<<<<

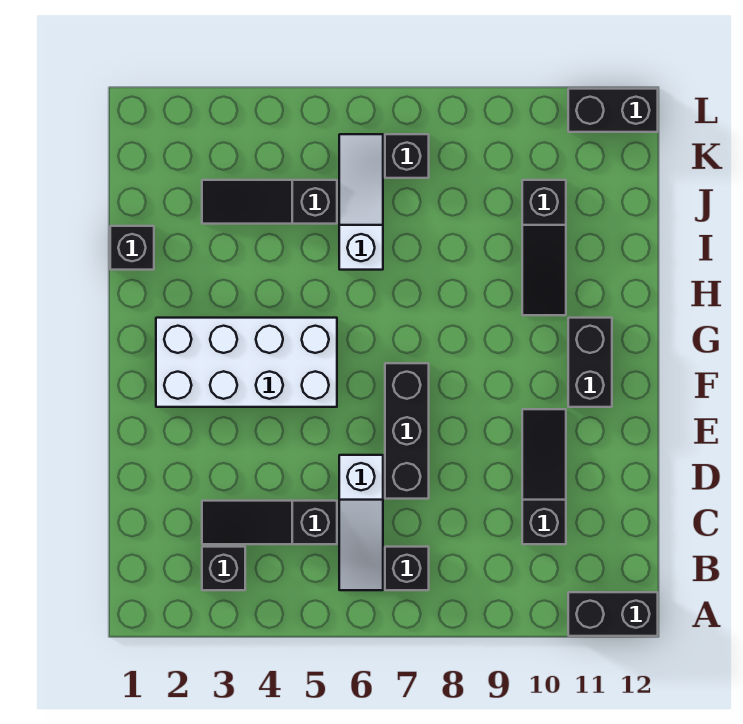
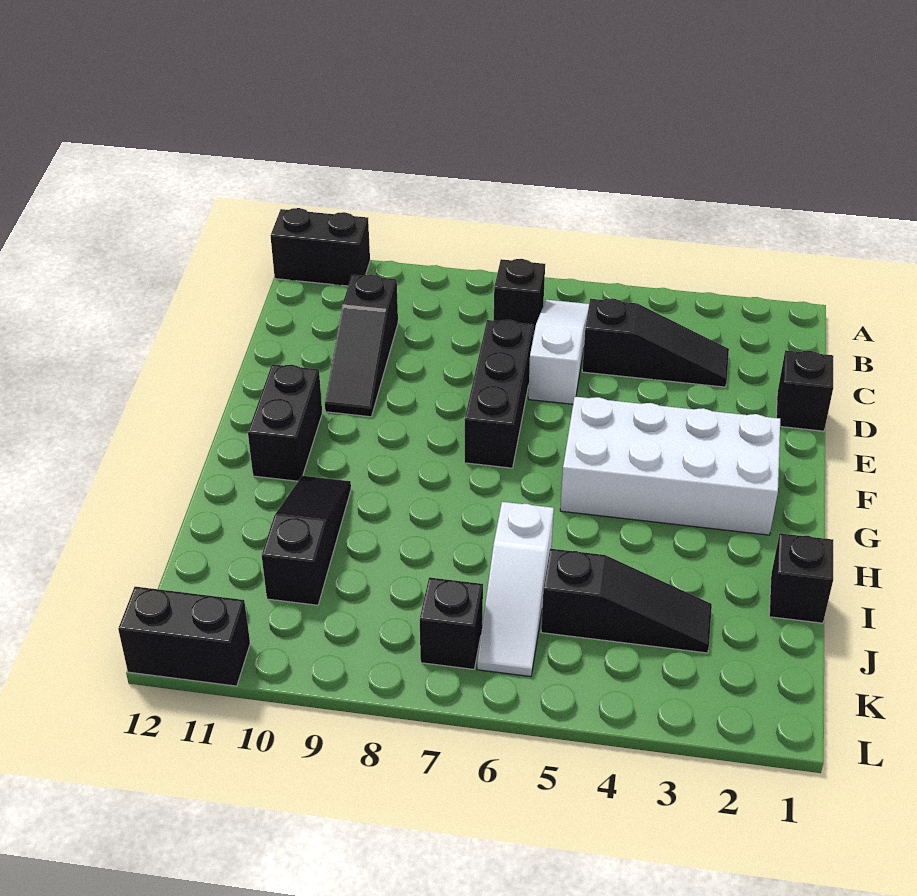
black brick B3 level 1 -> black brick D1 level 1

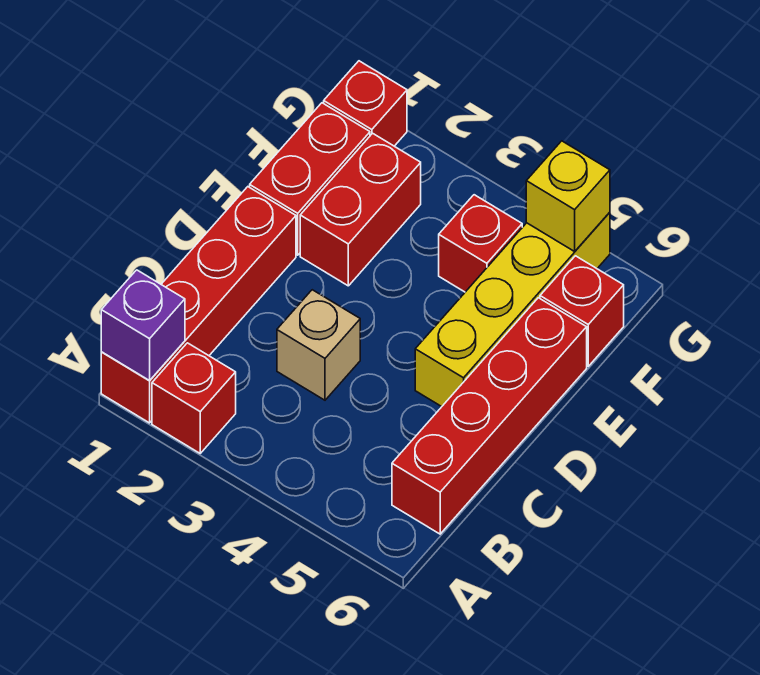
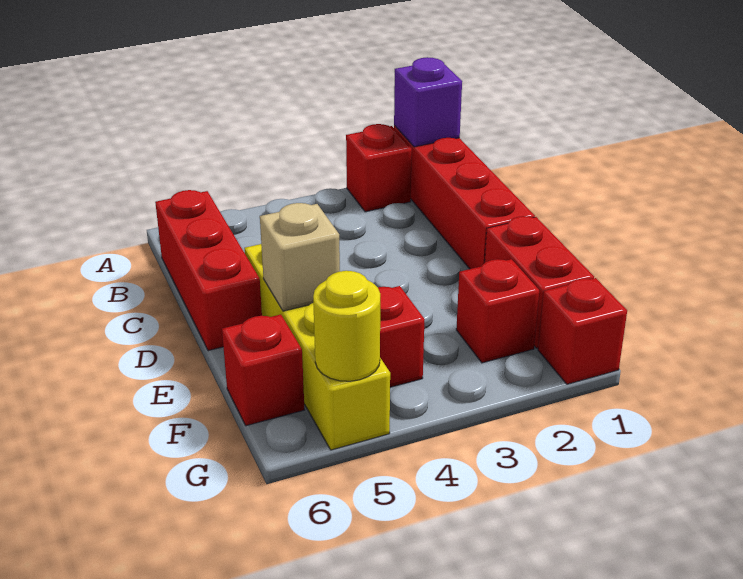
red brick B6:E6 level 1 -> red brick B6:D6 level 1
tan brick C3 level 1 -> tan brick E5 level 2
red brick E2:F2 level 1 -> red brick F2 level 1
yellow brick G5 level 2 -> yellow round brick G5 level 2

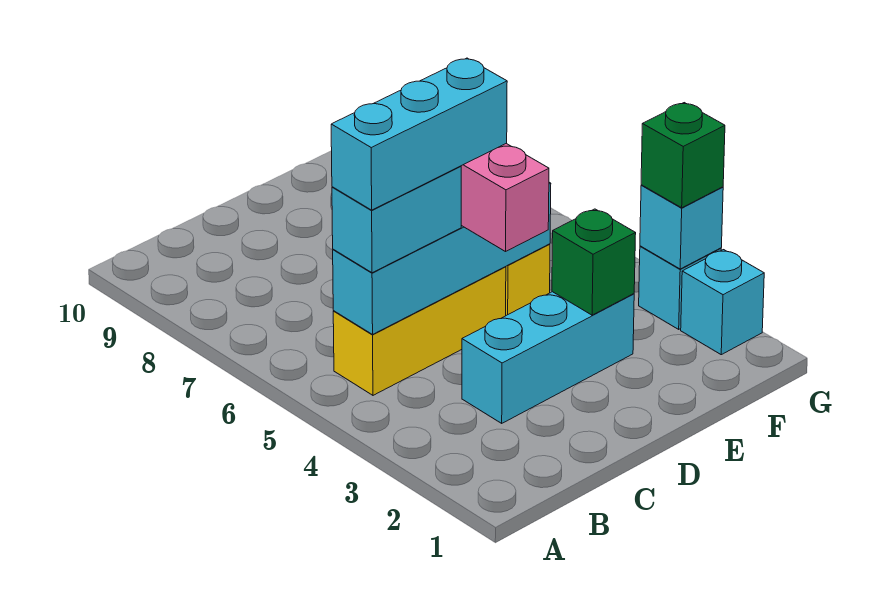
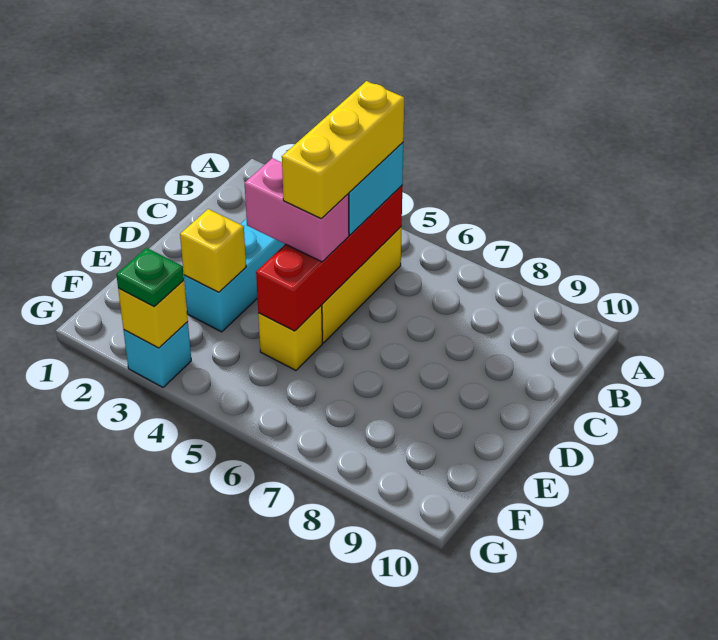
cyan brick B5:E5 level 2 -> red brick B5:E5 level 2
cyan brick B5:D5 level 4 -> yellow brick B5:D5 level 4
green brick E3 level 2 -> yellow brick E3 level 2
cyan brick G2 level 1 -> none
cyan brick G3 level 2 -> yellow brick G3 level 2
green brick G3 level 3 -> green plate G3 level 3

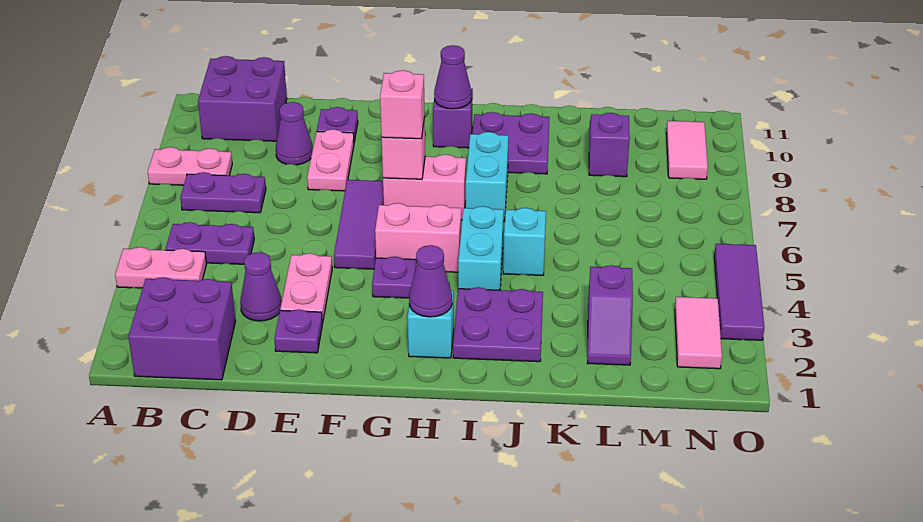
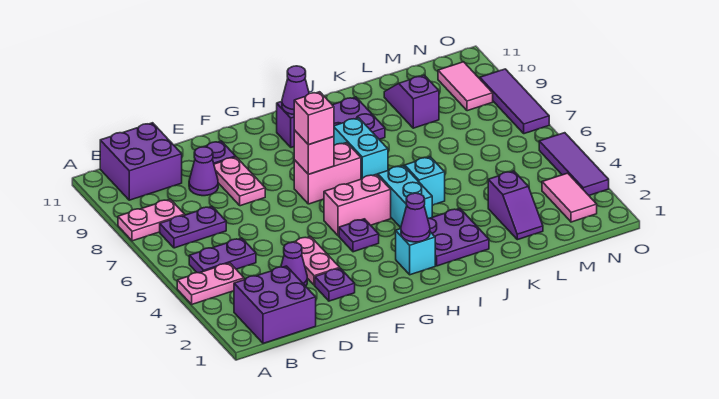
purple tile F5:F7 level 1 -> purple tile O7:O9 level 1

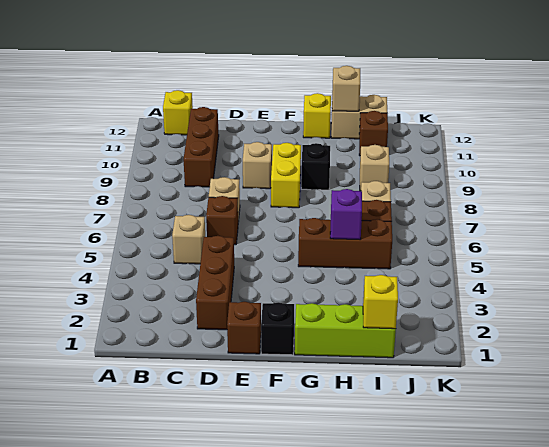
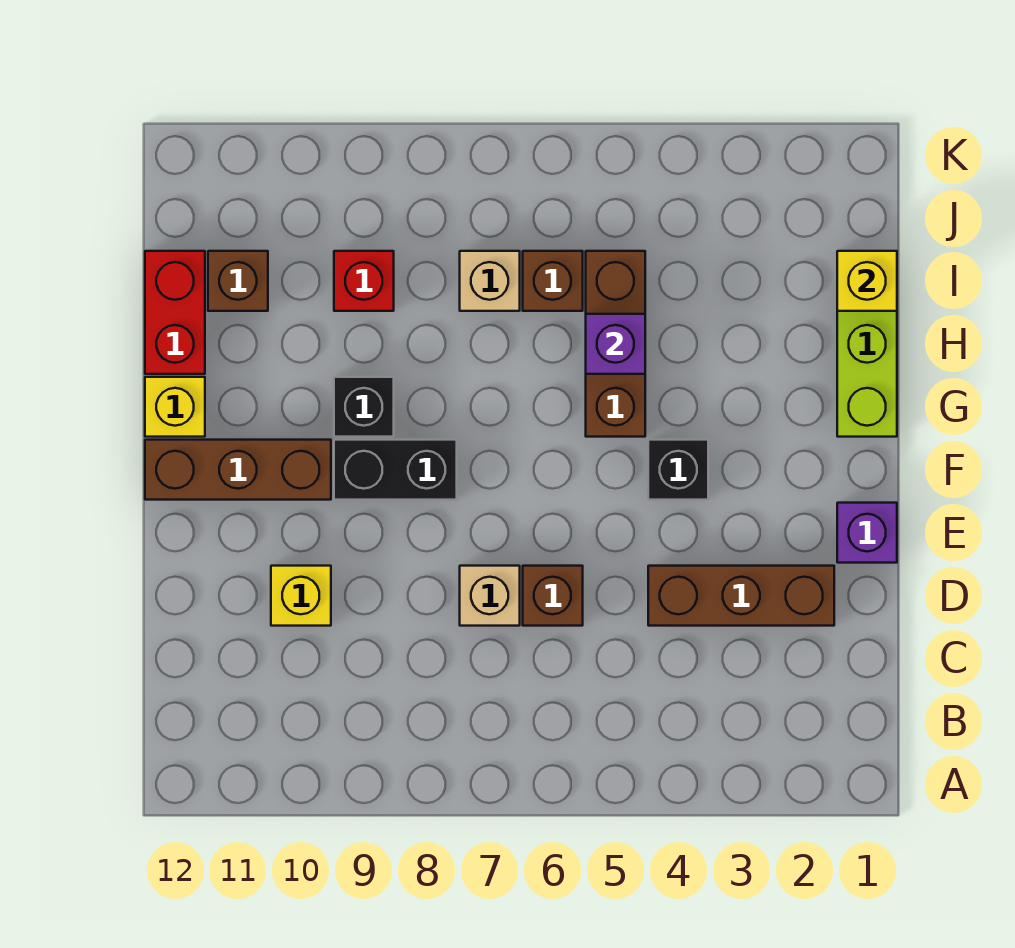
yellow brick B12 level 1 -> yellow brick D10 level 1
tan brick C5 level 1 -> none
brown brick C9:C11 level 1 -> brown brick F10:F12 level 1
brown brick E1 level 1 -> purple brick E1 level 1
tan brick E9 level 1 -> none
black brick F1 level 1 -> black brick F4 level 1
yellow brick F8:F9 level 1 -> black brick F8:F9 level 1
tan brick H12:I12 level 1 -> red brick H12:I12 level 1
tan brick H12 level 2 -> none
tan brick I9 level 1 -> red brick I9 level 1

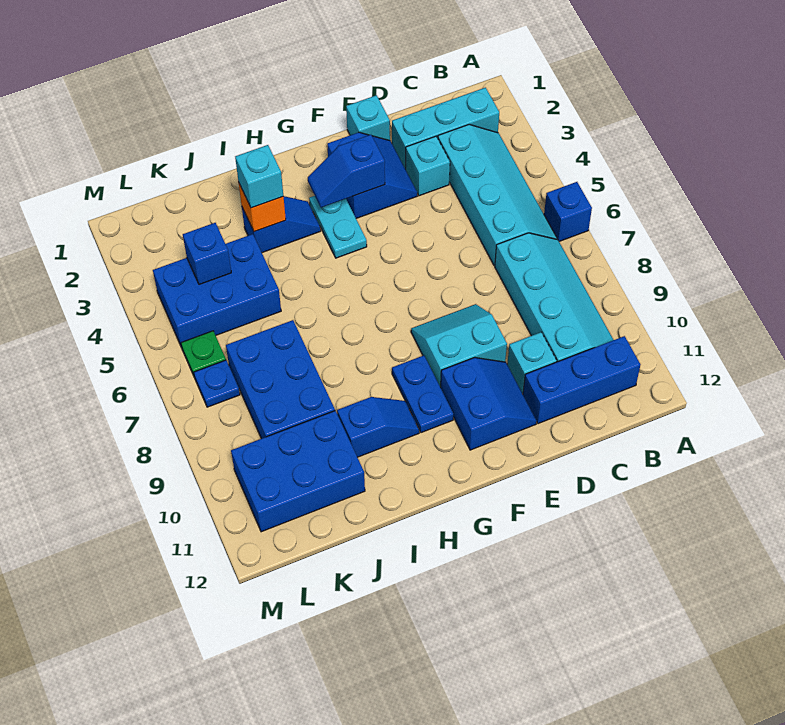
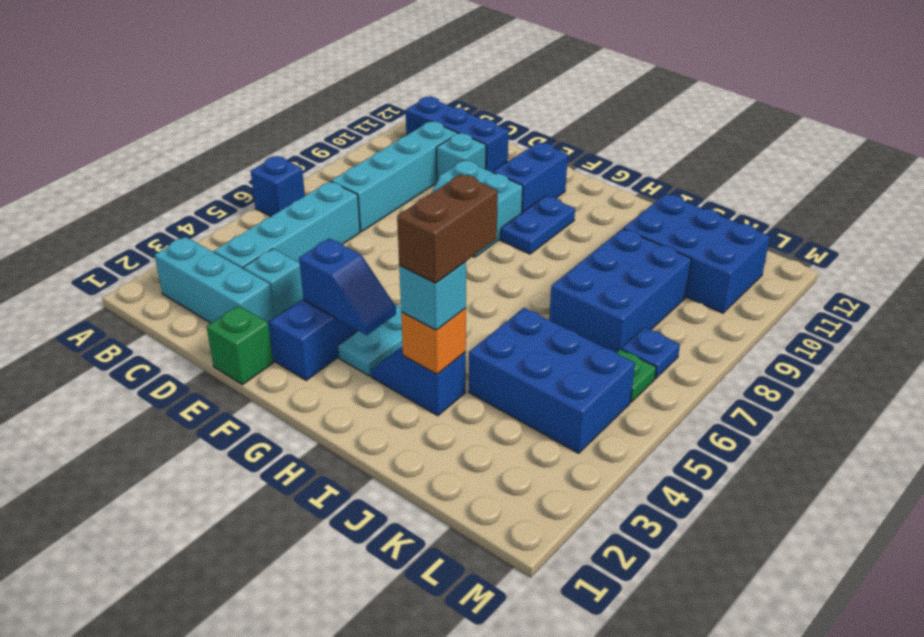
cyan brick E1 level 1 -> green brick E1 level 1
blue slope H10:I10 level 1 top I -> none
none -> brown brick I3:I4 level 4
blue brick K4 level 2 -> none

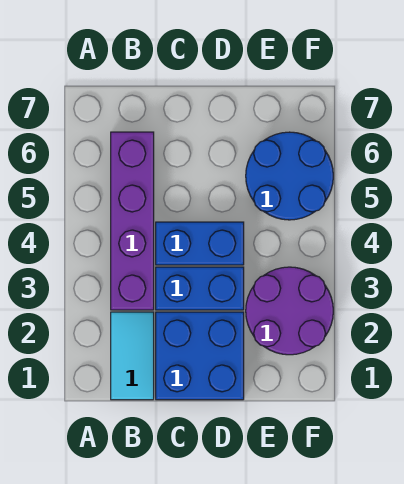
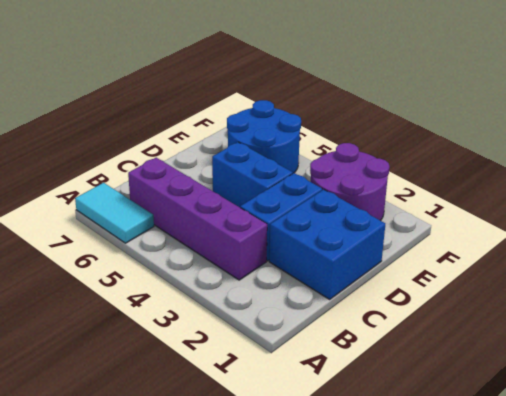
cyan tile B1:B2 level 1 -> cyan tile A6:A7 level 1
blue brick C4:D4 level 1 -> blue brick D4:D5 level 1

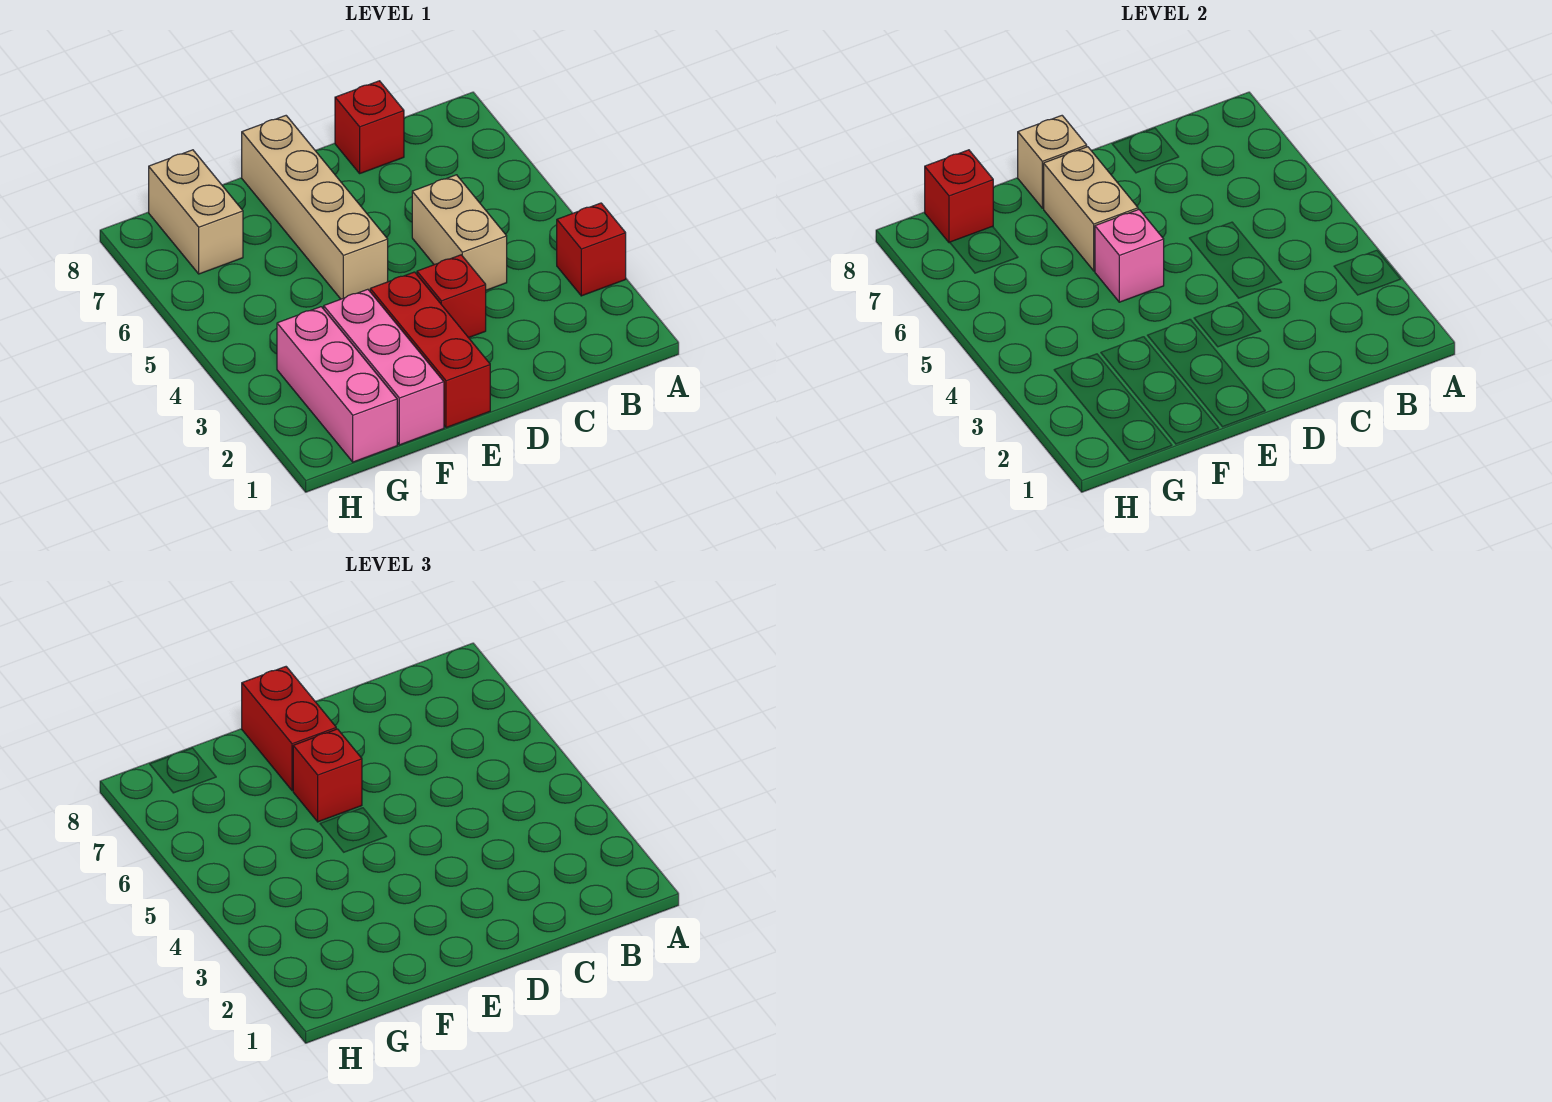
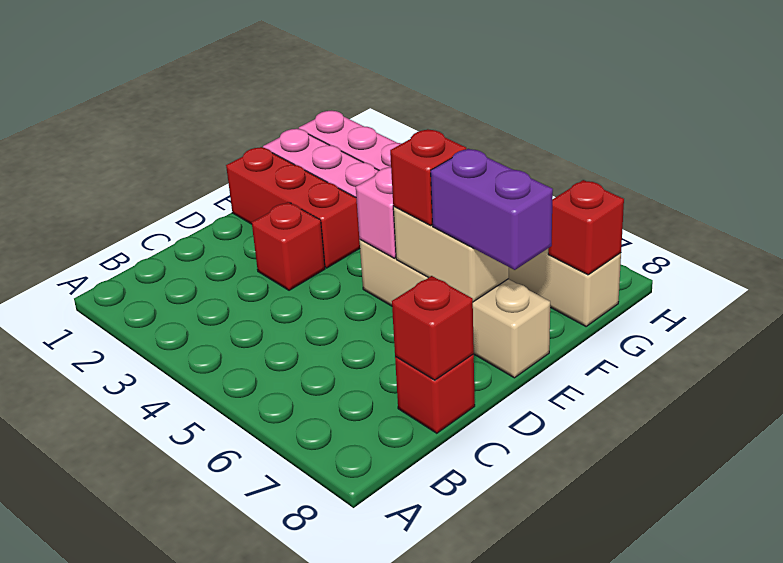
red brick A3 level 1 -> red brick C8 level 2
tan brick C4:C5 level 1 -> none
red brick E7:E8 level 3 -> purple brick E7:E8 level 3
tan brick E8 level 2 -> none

>>>>

Above are records; write out the lines from the one with "red brick E2:F2" down to the one with "tan brick C5 level 1 -> none", exactly, leaving the pictures out.

red brick E2:F2 level 1 -> red brick F2 level 1
yellow brick G5 level 2 -> yellow round brick G5 level 2

cyan brick B5:E5 level 2 -> red brick B5:E5 level 2
cyan brick B5:D5 level 4 -> yellow brick B5:D5 level 4
green brick E3 level 2 -> yellow brick E3 level 2
cyan brick G2 level 1 -> none
cyan brick G3 level 2 -> yellow brick G3 level 2
green brick G3 level 3 -> green plate G3 level 3

purple tile F5:F7 level 1 -> purple tile O7:O9 level 1

yellow brick B12 level 1 -> yellow brick D10 level 1
tan brick C5 level 1 -> none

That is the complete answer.